§ Activity
Retype each line below precisely and omit all images.

§ Task input

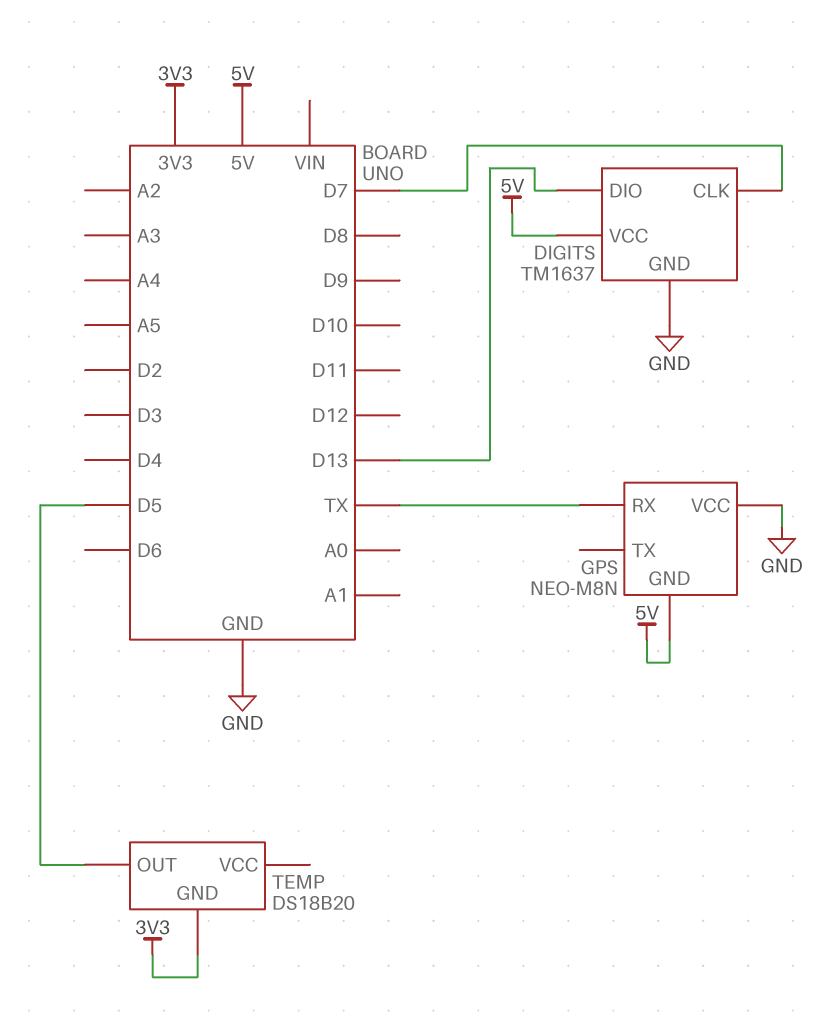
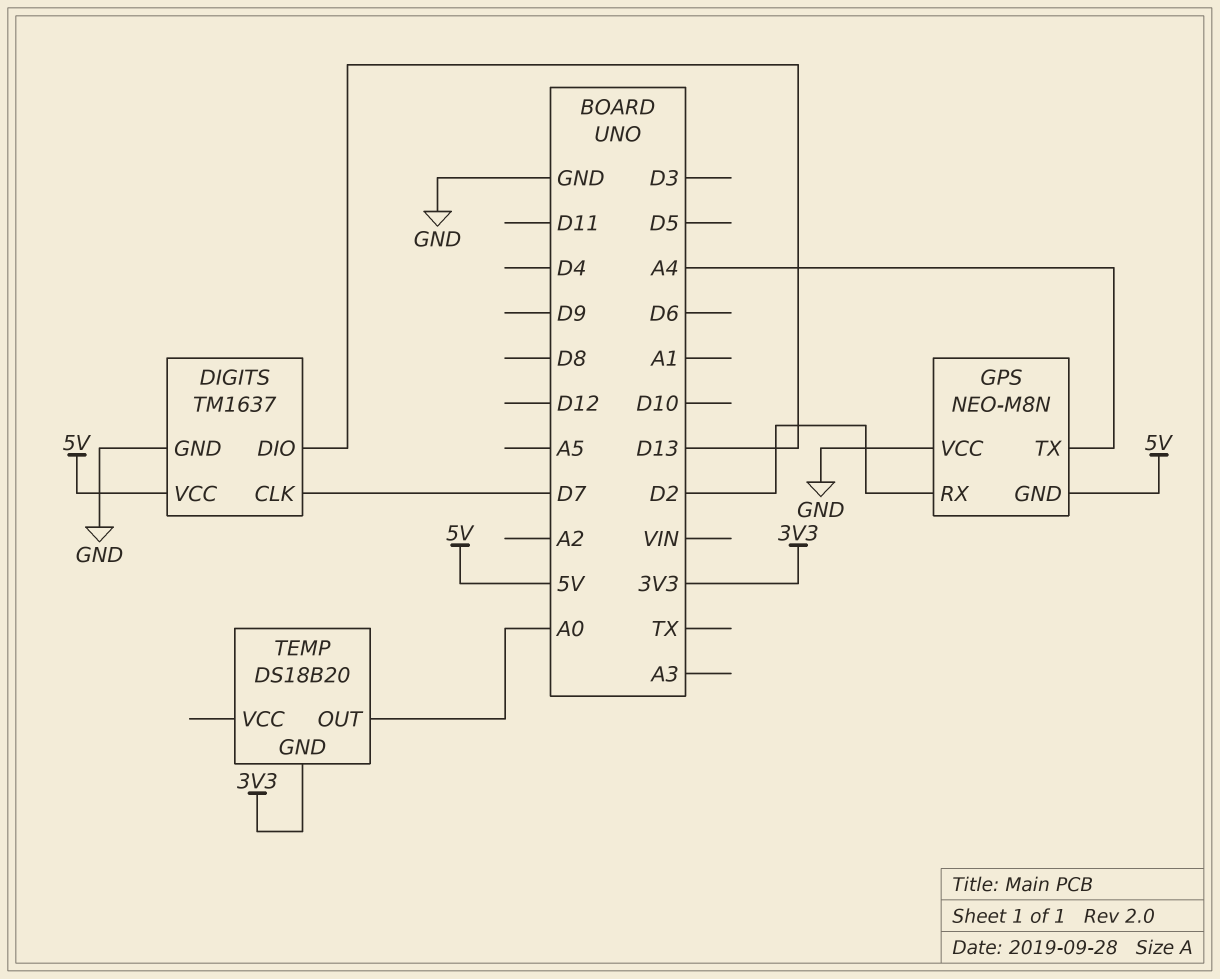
GPS pin RX: TX -> D2
GPS pin TX: none -> A4
TEMP pin OUT: D5 -> A0

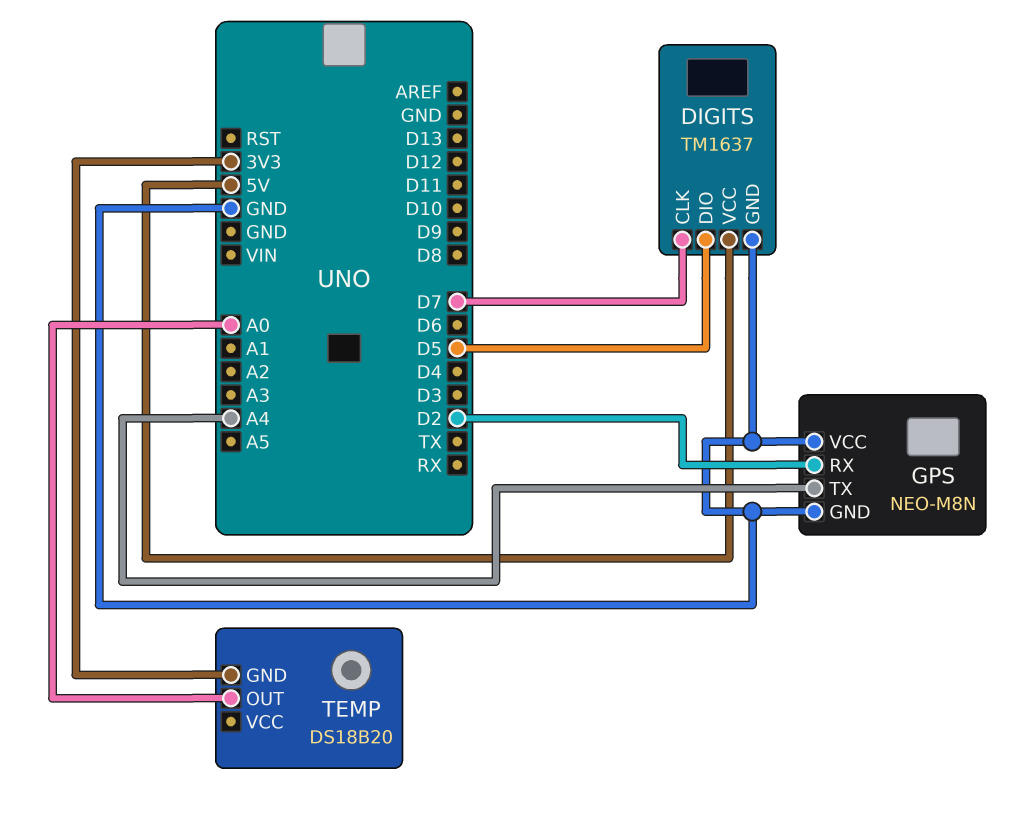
DIGITS pin DIO: D13 -> D5
GPS pin GND: 5V -> GND

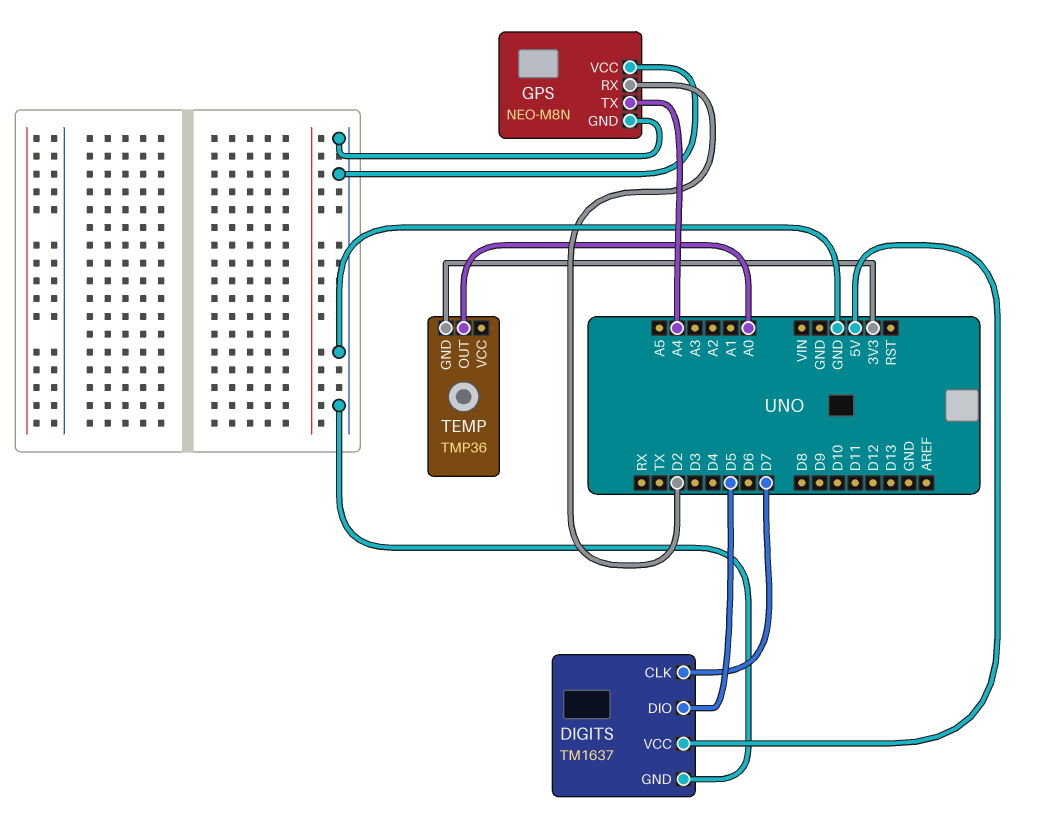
TEMP: DS18B20 -> TMP36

§ Problem solution
GPS pin RX: TX -> D2
GPS pin TX: none -> A4
TEMP pin OUT: D5 -> A0

DIGITS pin DIO: D13 -> D5
GPS pin GND: 5V -> GND

TEMP: DS18B20 -> TMP36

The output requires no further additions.